(Collected data)
○ ○ ○ ○ ○

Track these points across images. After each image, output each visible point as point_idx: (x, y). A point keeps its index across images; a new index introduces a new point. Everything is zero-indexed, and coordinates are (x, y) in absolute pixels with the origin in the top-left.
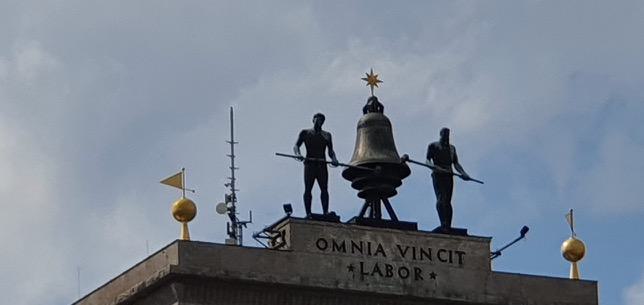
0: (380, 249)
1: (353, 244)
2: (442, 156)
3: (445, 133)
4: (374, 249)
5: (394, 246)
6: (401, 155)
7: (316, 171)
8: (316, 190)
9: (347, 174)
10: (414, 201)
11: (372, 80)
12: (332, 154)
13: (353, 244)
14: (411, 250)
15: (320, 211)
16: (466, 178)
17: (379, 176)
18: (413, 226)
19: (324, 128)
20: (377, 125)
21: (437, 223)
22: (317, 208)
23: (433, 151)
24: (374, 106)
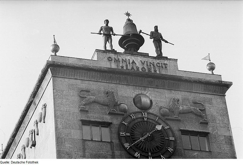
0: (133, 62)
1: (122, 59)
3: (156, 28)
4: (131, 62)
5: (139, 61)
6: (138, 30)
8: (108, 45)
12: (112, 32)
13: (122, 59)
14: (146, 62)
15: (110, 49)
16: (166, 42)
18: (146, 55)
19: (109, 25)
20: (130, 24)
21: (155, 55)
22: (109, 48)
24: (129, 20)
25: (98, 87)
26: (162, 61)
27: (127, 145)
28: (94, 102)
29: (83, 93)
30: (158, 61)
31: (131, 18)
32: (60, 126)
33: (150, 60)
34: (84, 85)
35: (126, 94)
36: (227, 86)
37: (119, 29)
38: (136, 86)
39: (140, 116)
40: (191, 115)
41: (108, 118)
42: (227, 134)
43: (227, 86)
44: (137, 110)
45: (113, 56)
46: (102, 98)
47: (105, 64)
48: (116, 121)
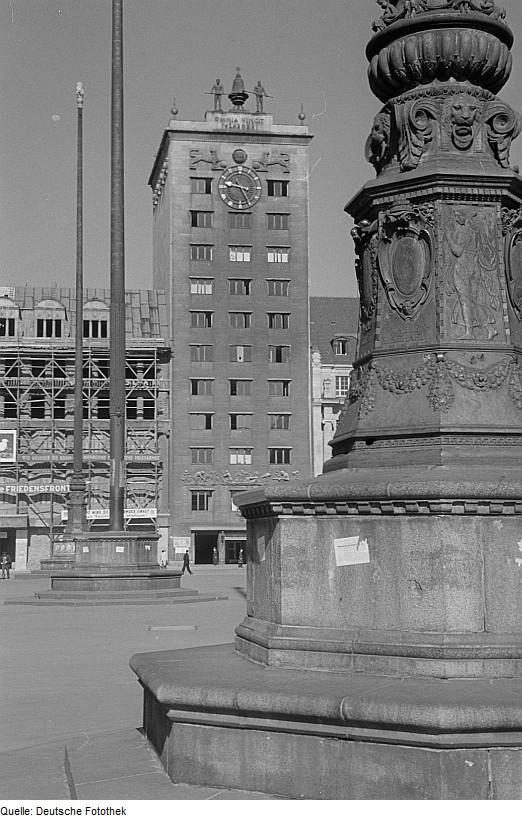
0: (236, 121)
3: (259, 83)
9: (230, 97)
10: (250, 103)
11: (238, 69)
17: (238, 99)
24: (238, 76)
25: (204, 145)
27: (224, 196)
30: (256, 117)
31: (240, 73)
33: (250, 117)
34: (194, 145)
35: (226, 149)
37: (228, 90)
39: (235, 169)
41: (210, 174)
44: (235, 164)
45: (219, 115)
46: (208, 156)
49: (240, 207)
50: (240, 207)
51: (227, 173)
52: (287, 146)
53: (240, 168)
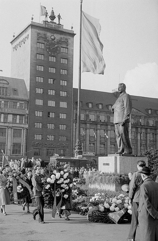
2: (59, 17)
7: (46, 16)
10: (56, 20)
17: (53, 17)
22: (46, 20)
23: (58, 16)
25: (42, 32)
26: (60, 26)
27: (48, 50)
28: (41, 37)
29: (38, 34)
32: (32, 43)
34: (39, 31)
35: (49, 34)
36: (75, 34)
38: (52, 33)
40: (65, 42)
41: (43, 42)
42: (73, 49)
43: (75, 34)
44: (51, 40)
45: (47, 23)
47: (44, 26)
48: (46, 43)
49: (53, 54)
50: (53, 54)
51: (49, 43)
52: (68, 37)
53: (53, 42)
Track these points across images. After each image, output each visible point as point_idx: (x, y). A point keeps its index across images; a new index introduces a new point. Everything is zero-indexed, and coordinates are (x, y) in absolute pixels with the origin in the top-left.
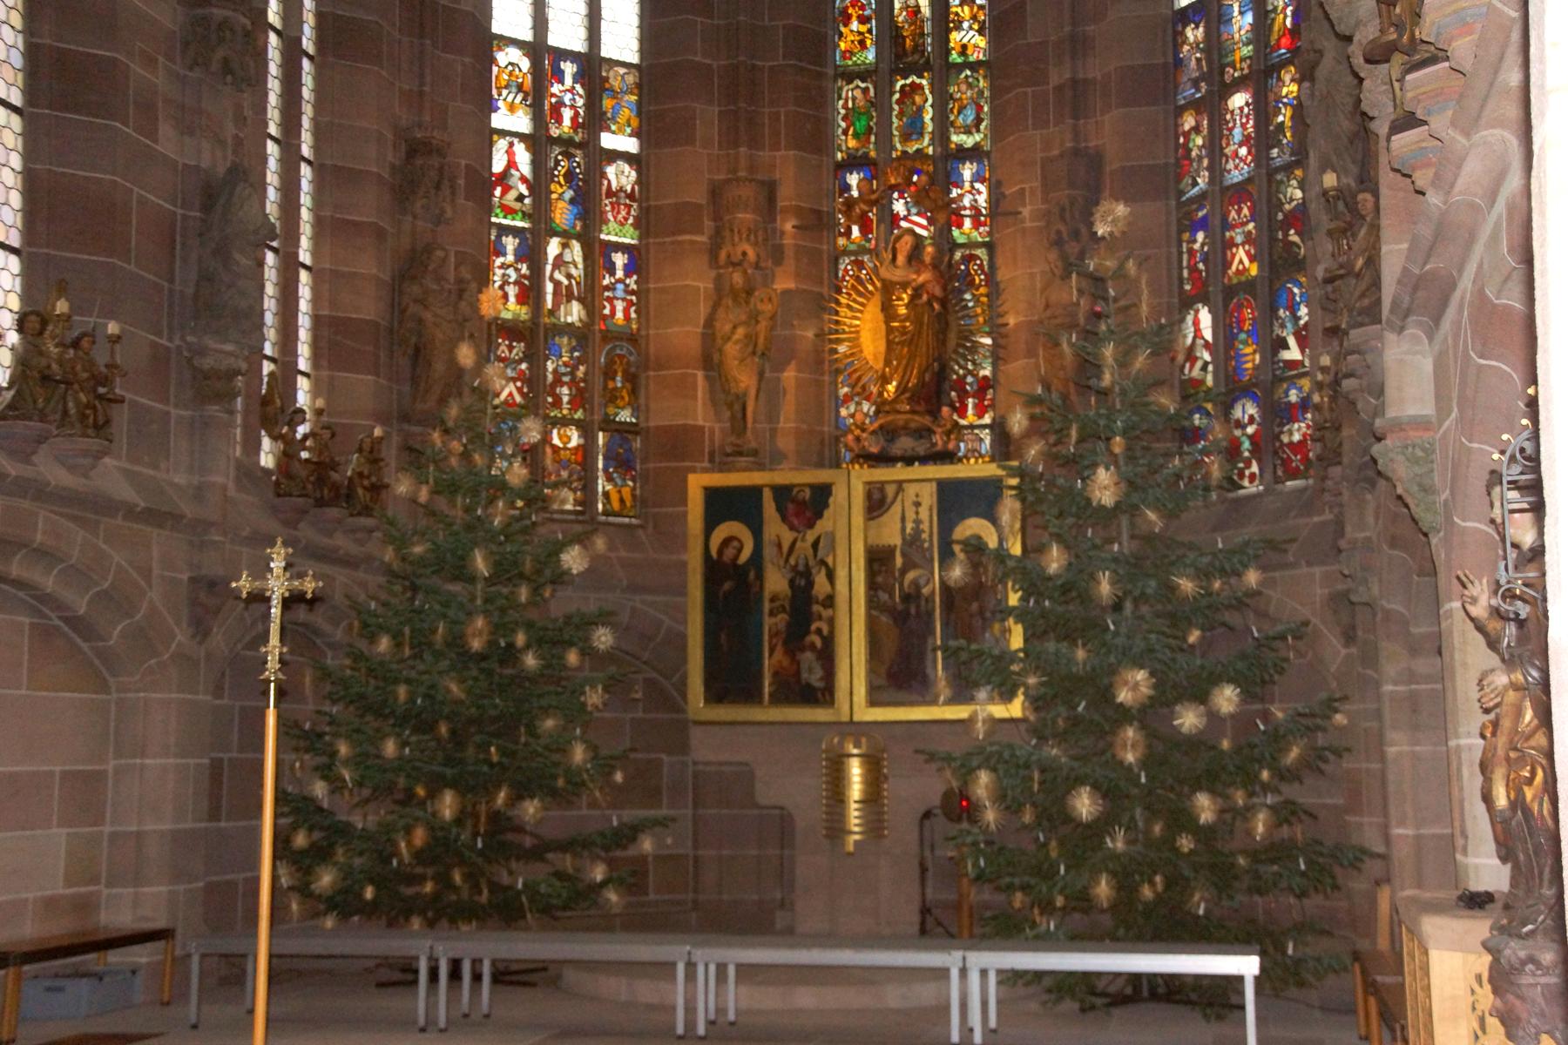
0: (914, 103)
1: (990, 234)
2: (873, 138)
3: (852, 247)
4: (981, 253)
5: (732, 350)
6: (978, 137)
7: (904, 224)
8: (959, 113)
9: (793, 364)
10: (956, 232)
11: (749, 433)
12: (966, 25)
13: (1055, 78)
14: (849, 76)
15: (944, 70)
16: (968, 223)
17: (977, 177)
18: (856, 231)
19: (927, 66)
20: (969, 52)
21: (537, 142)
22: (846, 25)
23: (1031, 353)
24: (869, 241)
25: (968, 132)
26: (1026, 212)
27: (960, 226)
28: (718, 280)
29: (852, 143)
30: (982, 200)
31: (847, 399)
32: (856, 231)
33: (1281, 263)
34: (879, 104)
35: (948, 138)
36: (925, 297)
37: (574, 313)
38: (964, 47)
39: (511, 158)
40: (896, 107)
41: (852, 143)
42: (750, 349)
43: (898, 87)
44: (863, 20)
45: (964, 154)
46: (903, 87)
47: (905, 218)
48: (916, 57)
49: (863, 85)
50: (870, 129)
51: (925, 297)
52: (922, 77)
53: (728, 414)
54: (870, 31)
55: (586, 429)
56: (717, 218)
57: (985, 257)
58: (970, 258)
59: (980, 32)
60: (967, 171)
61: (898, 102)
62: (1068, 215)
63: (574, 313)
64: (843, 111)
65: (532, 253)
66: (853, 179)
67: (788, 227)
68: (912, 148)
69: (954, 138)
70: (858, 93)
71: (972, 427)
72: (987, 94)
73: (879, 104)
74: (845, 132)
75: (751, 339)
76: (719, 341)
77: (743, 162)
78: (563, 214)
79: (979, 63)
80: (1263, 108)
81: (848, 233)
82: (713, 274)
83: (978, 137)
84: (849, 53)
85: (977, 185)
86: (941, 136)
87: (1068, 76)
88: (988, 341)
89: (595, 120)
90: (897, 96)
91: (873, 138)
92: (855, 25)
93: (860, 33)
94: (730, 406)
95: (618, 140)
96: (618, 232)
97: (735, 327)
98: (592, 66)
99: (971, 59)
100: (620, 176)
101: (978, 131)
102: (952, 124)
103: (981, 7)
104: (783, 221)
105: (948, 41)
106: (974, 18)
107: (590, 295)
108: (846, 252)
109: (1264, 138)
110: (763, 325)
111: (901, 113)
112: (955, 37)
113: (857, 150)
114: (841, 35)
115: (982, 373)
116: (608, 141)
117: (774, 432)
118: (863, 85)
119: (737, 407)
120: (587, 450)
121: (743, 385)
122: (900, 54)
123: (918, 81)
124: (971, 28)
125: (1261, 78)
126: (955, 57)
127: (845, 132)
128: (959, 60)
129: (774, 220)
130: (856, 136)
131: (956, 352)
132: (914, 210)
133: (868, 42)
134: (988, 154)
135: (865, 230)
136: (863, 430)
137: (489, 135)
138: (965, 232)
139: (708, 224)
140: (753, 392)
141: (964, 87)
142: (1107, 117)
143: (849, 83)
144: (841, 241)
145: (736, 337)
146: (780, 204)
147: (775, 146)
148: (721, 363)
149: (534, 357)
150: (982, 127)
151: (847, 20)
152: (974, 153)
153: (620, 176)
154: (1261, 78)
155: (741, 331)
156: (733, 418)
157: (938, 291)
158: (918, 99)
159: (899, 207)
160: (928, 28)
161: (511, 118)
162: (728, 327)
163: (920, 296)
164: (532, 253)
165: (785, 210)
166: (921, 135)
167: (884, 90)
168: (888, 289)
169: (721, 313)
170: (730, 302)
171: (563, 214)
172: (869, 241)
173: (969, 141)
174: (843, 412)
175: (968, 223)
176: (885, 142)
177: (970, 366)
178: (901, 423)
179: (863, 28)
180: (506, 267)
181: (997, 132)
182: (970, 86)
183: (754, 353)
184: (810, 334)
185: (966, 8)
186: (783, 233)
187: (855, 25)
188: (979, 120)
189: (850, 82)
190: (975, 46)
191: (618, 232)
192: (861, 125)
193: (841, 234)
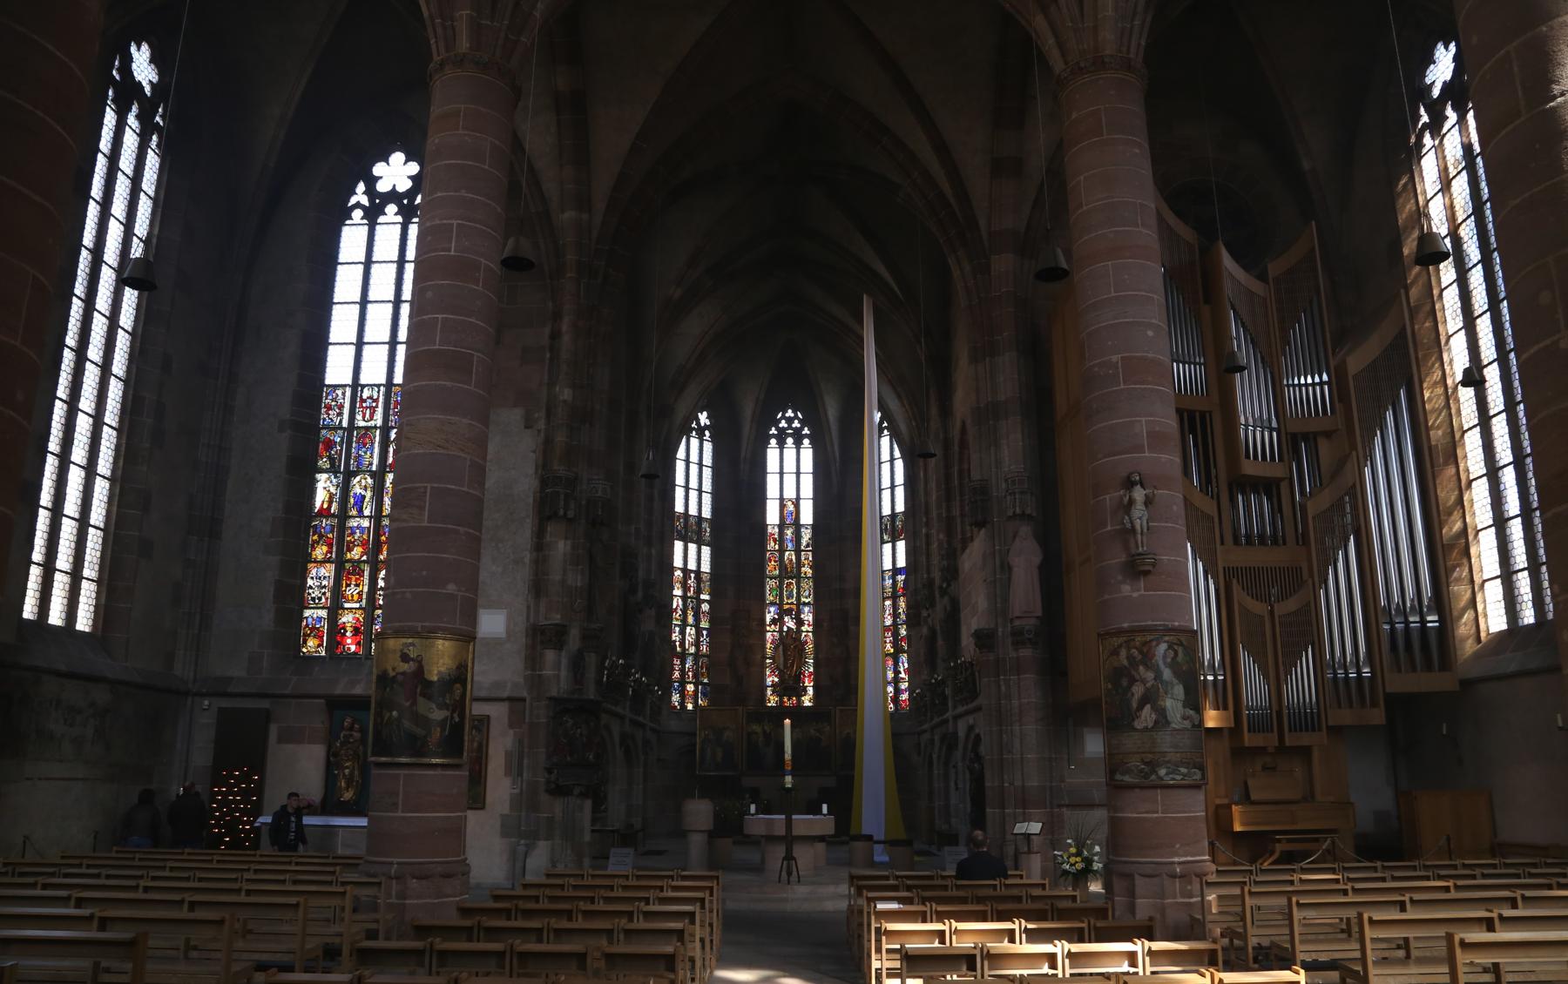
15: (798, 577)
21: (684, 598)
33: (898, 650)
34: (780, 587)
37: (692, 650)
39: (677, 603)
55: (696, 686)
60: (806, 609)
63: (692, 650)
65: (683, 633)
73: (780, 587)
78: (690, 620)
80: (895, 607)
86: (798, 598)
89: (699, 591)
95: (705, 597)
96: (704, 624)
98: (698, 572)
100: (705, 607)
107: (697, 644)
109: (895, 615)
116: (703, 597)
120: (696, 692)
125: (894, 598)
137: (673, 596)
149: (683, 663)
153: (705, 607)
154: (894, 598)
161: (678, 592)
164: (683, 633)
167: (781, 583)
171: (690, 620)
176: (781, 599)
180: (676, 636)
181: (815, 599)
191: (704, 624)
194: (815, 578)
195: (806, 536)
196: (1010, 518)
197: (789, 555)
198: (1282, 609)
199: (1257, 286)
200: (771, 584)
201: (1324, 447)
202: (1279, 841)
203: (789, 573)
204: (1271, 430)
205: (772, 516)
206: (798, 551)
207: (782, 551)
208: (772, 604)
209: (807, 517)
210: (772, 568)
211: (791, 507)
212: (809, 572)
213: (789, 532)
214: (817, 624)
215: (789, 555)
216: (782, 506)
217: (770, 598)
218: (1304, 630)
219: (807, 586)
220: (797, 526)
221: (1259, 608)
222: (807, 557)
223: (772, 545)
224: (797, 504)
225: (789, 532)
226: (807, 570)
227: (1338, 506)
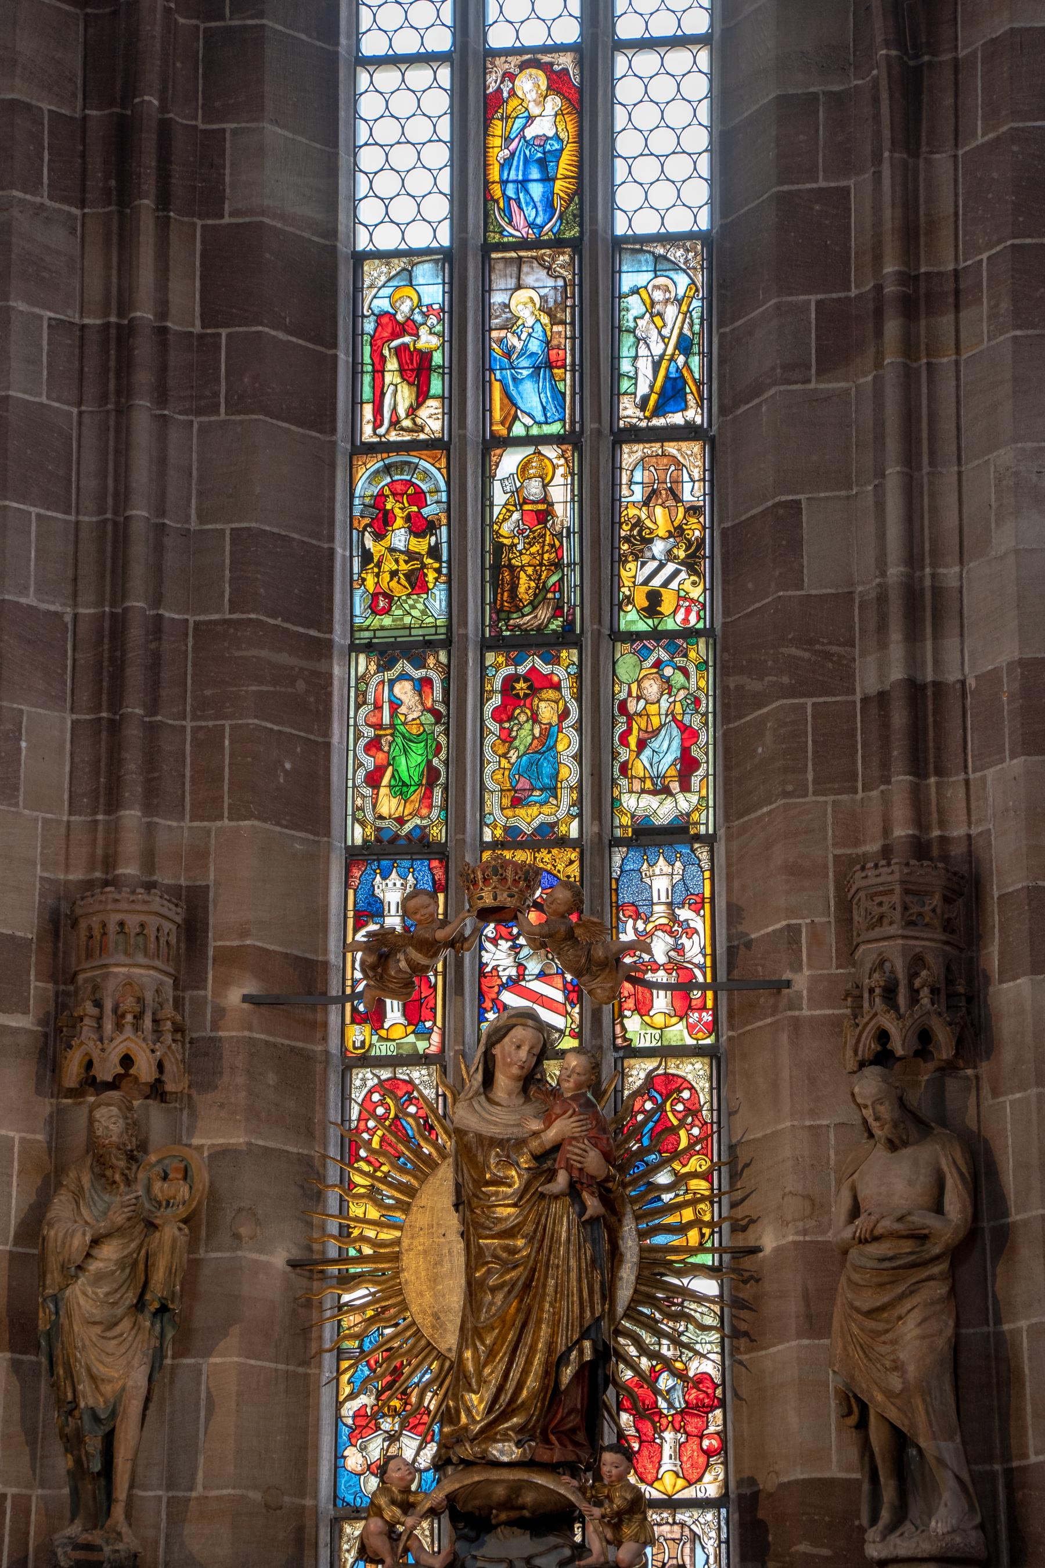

○ ○ ○ ○ ○

*Aim of the task*: Please give the records above, from their first line up to and including the line with "11: (372, 80)", as a JSON list of strings with one string per line, skipping blank lines. Leave the pictures out.

*Task response*:
[
  "Track these points across images. After each image, output each visible point as point_idx: (x, y). A point keeps its index across images; a new index introduces a new point. Everything is zero-indexed, and coordinates are (x, y) in absolute pixels with the origin in the top-left.",
  "0: (380, 249)",
  "1: (353, 244)",
  "2: (442, 156)",
  "3: (445, 133)",
  "4: (374, 249)",
  "5: (394, 246)",
  "6: (401, 155)",
  "7: (316, 171)",
  "8: (316, 190)",
  "9: (347, 174)",
  "10: (414, 201)",
  "11: (372, 80)"
]